Exercise input:
------

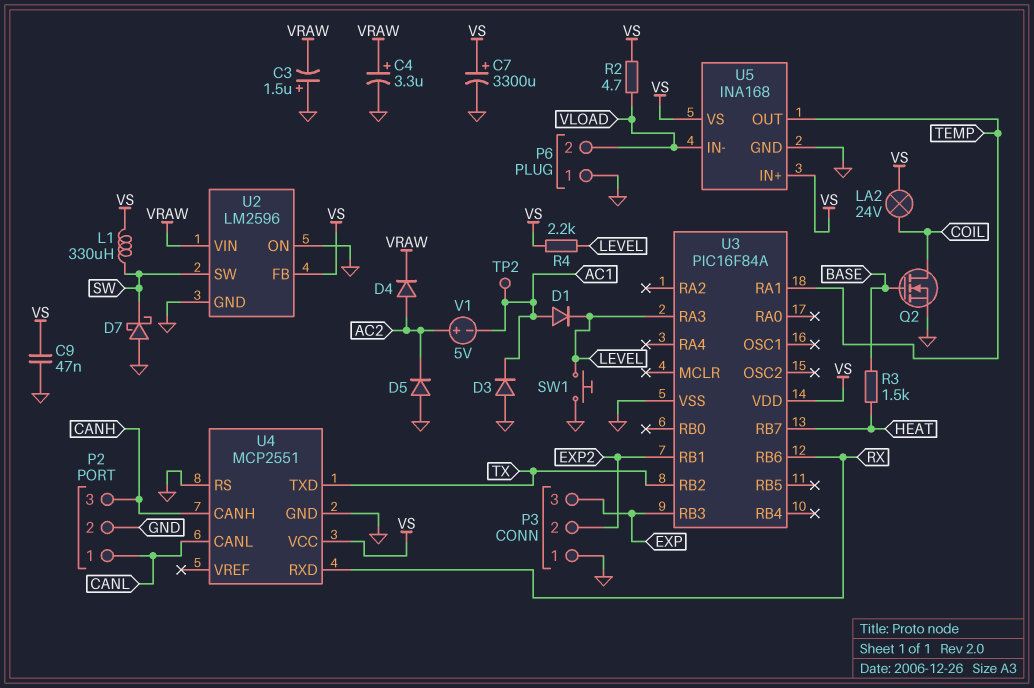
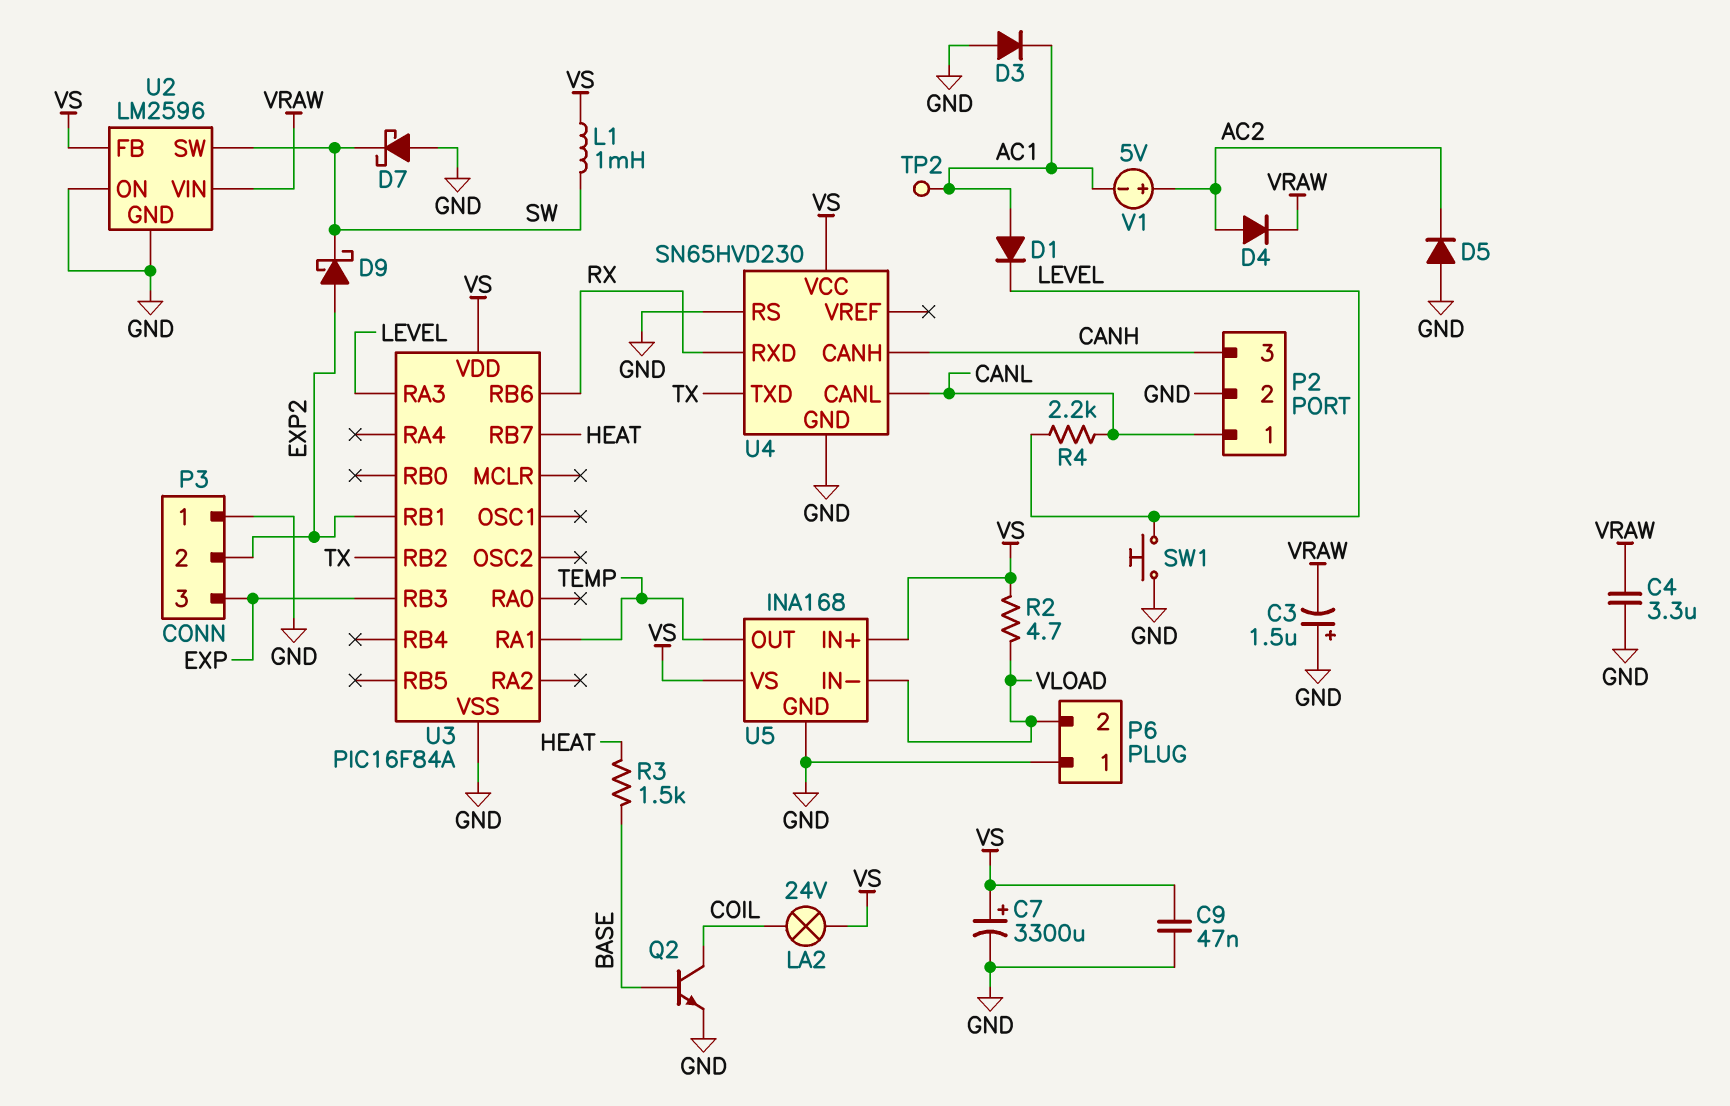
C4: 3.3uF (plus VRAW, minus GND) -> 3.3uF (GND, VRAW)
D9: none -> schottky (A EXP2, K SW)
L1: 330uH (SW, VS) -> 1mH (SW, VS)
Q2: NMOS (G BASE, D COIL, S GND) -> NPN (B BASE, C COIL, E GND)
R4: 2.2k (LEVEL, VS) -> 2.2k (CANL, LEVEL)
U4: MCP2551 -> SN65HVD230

------

What you should do: In the entries, the line containing "Q2: NMOS (G" and every line after it through the last are to be duplicated exactly, and no other line is to be included.

Response below:
Q2: NMOS (G BASE, D COIL, S GND) -> NPN (B BASE, C COIL, E GND)
R4: 2.2k (LEVEL, VS) -> 2.2k (CANL, LEVEL)
U4: MCP2551 -> SN65HVD230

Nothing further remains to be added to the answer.